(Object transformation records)
______________________________

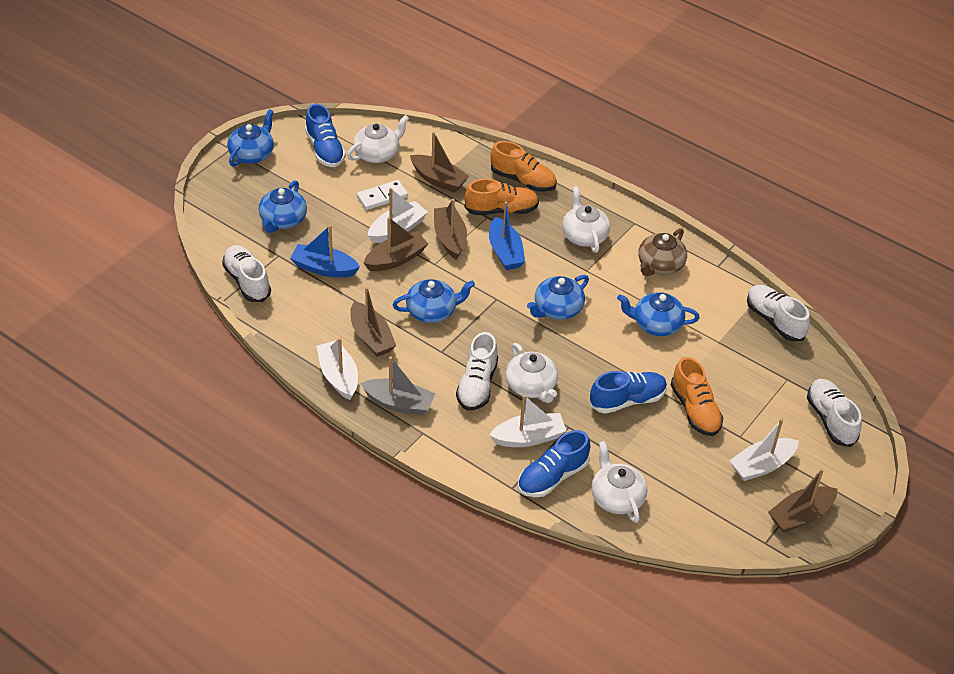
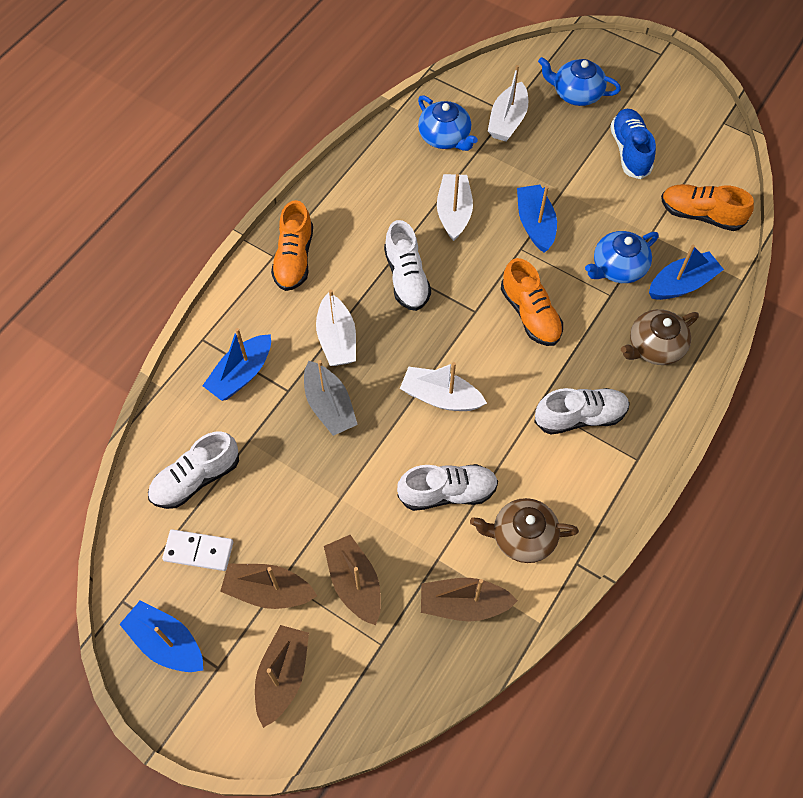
blue boat: 2 -> 4
blue shoe: 3 -> 1
blue teapot: 5 -> 3
brown boat: 5 -> 4
brown teapot: 1 -> 2
white teapot: 4 -> 0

______________________________

Required work: Looking at the records above, please output exactly the lines that run from the one holding "blue shoe: 3 -> 1" to the final line, and only those.

Task result:
blue shoe: 3 -> 1
blue teapot: 5 -> 3
brown boat: 5 -> 4
brown teapot: 1 -> 2
white teapot: 4 -> 0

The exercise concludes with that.